Produce an exact transcription of the data, with the images left out.
(INPUT)
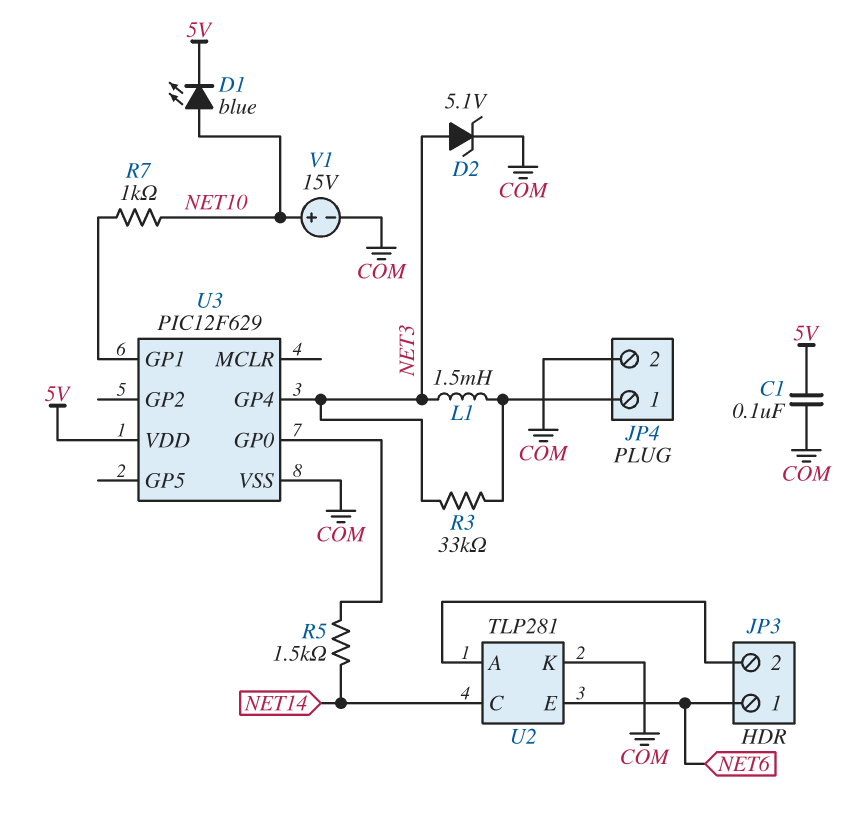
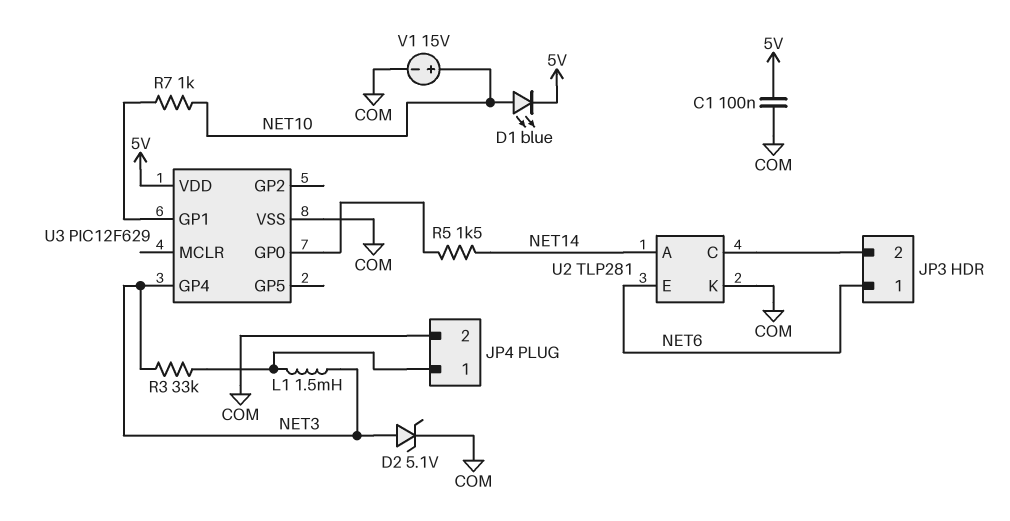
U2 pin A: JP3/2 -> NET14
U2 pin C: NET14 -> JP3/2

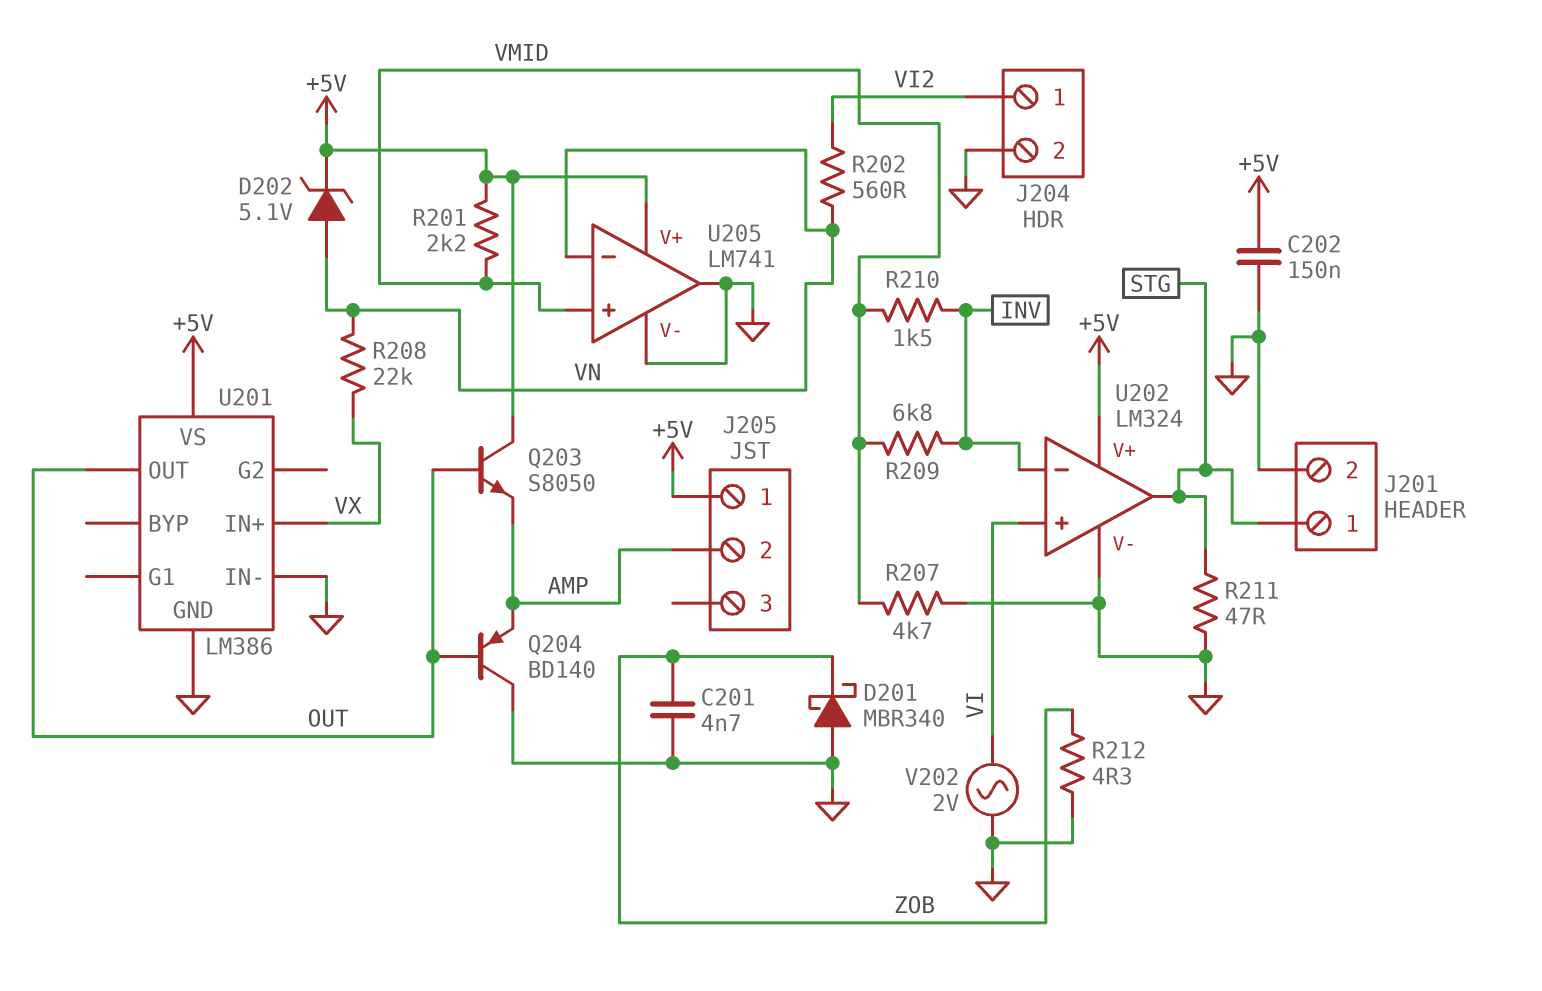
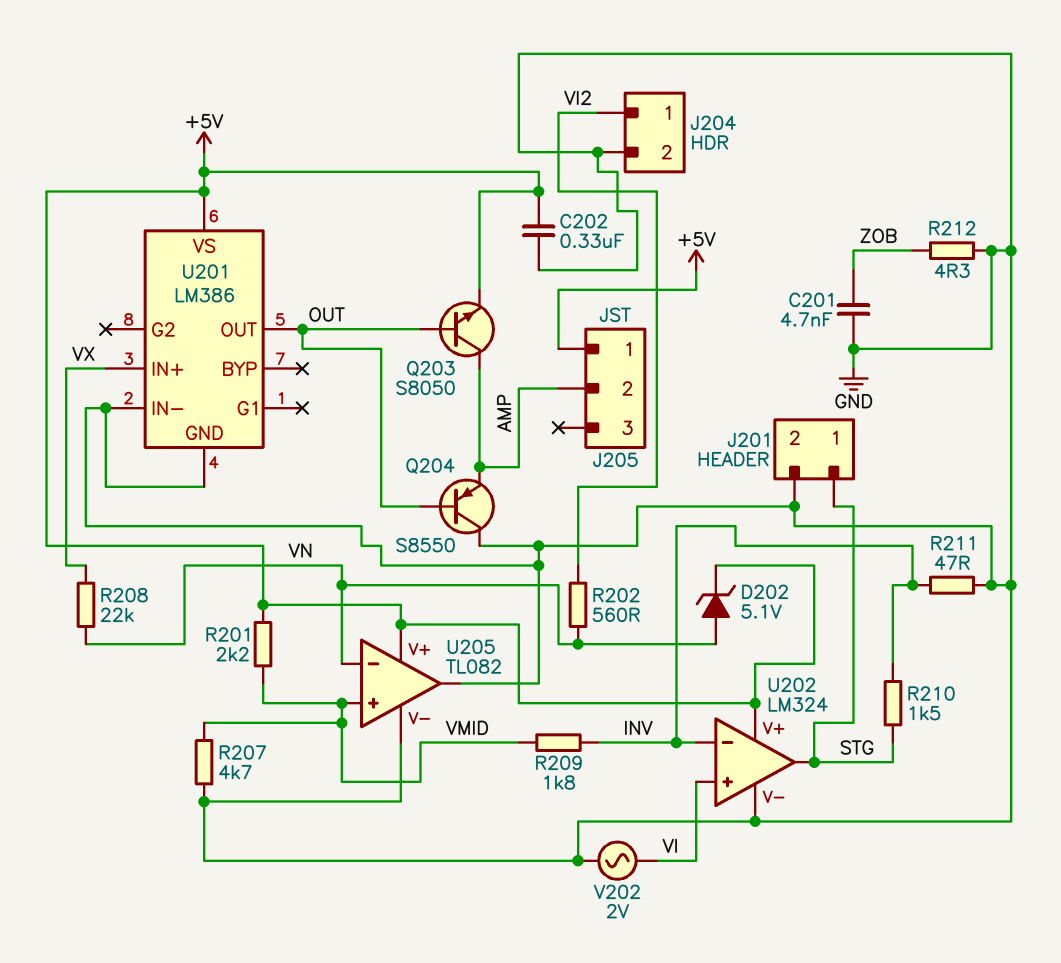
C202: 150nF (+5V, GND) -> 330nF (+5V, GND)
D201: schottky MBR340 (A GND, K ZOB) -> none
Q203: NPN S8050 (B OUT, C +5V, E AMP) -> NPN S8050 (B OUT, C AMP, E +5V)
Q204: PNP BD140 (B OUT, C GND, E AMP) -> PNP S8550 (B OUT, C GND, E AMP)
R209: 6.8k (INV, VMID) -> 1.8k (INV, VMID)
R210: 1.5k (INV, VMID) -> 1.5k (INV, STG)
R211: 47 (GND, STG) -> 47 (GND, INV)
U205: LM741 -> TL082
(End INPUT)
• [TASK OUTPUT]
U2 pin A: JP3/2 -> NET14
U2 pin C: NET14 -> JP3/2

C202: 150nF (+5V, GND) -> 330nF (+5V, GND)
D201: schottky MBR340 (A GND, K ZOB) -> none
Q203: NPN S8050 (B OUT, C +5V, E AMP) -> NPN S8050 (B OUT, C AMP, E +5V)
Q204: PNP BD140 (B OUT, C GND, E AMP) -> PNP S8550 (B OUT, C GND, E AMP)
R209: 6.8k (INV, VMID) -> 1.8k (INV, VMID)
R210: 1.5k (INV, VMID) -> 1.5k (INV, STG)
R211: 47 (GND, STG) -> 47 (GND, INV)
U205: LM741 -> TL082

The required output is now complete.